Material supplied ->
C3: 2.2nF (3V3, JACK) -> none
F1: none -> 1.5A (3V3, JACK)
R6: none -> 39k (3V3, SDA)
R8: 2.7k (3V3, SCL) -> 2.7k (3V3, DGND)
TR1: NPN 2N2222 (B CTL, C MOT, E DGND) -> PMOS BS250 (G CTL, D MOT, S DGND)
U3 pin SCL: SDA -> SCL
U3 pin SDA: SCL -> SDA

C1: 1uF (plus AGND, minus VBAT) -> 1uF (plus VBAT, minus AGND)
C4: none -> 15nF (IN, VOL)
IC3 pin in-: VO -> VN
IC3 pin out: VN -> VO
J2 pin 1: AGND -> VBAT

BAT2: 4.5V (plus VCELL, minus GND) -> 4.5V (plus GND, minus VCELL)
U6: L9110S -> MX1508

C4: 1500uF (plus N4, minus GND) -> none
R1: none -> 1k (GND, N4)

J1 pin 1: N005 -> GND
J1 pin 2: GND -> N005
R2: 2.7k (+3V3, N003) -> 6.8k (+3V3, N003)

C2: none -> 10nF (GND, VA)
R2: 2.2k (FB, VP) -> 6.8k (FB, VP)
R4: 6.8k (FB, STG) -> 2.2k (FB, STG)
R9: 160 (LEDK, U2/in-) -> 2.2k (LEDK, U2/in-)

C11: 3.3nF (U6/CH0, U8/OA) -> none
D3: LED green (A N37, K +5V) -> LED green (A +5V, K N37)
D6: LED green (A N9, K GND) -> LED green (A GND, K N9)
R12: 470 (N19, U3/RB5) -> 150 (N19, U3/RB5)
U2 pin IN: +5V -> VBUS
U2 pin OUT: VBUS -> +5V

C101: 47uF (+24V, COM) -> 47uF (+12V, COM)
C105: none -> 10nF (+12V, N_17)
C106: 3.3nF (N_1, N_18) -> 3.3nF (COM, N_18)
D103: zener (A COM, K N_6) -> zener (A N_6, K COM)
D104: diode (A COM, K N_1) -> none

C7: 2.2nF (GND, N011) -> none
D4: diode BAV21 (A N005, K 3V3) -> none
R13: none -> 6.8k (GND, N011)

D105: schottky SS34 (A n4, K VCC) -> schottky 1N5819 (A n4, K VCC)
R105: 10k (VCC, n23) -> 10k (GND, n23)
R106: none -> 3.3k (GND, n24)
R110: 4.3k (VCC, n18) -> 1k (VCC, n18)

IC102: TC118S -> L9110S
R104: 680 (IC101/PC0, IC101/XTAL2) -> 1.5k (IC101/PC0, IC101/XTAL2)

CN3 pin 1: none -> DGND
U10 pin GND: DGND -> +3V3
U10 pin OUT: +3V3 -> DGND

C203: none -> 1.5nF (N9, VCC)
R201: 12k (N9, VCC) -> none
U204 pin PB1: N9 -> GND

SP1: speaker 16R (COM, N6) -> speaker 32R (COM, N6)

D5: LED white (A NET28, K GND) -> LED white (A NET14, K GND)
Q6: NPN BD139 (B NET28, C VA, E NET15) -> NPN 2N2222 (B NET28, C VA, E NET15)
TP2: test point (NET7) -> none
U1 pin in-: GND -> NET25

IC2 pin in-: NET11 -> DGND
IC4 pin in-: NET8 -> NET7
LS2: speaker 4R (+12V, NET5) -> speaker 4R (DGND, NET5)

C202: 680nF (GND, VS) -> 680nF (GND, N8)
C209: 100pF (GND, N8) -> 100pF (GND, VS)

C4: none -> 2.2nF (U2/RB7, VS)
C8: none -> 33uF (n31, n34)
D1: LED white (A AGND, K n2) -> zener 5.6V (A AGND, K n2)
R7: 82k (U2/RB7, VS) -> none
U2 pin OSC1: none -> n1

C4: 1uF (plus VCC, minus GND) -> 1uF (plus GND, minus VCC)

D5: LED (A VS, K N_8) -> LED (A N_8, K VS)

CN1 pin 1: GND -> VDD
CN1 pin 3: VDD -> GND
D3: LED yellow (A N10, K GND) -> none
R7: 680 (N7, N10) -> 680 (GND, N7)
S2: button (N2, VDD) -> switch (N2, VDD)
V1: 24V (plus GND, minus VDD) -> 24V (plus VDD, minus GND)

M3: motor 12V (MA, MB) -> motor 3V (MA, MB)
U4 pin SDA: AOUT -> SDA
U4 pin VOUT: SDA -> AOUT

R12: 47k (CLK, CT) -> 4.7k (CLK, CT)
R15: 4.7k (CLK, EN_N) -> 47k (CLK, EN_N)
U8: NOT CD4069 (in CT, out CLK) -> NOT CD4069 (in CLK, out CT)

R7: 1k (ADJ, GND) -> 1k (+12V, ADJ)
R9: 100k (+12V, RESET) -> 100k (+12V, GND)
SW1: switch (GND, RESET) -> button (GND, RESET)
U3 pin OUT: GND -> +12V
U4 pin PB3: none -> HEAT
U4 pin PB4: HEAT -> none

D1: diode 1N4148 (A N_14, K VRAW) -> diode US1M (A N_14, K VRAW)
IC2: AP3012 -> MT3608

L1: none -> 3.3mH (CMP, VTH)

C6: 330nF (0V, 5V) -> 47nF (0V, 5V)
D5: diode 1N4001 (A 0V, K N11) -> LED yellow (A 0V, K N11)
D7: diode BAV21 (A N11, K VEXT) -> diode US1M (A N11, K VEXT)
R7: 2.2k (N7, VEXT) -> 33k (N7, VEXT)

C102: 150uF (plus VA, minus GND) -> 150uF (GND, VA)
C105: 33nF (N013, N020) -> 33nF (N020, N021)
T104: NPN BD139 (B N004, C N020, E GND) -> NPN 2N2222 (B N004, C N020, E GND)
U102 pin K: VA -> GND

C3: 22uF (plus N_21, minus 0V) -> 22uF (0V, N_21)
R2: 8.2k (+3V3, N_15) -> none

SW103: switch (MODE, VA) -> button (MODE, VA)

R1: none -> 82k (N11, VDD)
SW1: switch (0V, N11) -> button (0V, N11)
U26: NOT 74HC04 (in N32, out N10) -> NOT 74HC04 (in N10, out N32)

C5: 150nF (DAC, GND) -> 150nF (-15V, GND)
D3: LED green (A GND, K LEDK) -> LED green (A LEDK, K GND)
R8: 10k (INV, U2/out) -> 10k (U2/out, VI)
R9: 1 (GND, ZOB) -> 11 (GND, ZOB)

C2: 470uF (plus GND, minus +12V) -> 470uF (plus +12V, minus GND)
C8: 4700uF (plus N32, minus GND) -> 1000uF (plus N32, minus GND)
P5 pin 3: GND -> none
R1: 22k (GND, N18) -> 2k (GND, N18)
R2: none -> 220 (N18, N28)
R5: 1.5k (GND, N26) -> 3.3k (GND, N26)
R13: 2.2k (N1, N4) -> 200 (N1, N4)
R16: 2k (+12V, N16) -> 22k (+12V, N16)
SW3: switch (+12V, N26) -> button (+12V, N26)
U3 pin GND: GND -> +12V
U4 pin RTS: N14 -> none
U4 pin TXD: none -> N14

What the task asks -> What you give back must be the stretch above, starting at the line with "U1 pin in-: GND -> NET25" and ending at the line with "R7: 680 (N7, N10) -> 680 (GND, N7)", copied exactly.

Written reply ->
U1 pin in-: GND -> NET25

IC2 pin in-: NET11 -> DGND
IC4 pin in-: NET8 -> NET7
LS2: speaker 4R (+12V, NET5) -> speaker 4R (DGND, NET5)

C202: 680nF (GND, VS) -> 680nF (GND, N8)
C209: 100pF (GND, N8) -> 100pF (GND, VS)

C4: none -> 2.2nF (U2/RB7, VS)
C8: none -> 33uF (n31, n34)
D1: LED white (A AGND, K n2) -> zener 5.6V (A AGND, K n2)
R7: 82k (U2/RB7, VS) -> none
U2 pin OSC1: none -> n1

C4: 1uF (plus VCC, minus GND) -> 1uF (plus GND, minus VCC)

D5: LED (A VS, K N_8) -> LED (A N_8, K VS)

CN1 pin 1: GND -> VDD
CN1 pin 3: VDD -> GND
D3: LED yellow (A N10, K GND) -> none
R7: 680 (N7, N10) -> 680 (GND, N7)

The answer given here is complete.